Collection entries
= = = = = = =

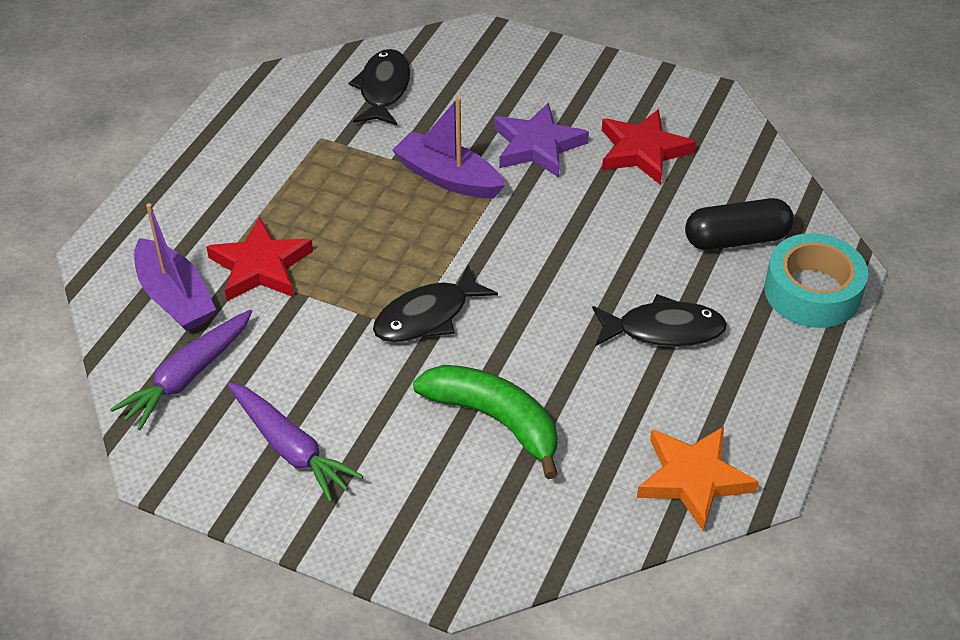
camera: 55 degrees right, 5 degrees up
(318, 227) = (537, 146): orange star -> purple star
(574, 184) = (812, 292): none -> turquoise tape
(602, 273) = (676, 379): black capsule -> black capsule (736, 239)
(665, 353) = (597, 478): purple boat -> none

= = = = = = =

_What you will do:_ Please transcribe exactly the line containing "(602, 273) = (676, 379): black" and every line after it through the end of the records, and nothing else.

_Output of the task:_
(602, 273) = (676, 379): black capsule -> black capsule (736, 239)
(665, 353) = (597, 478): purple boat -> none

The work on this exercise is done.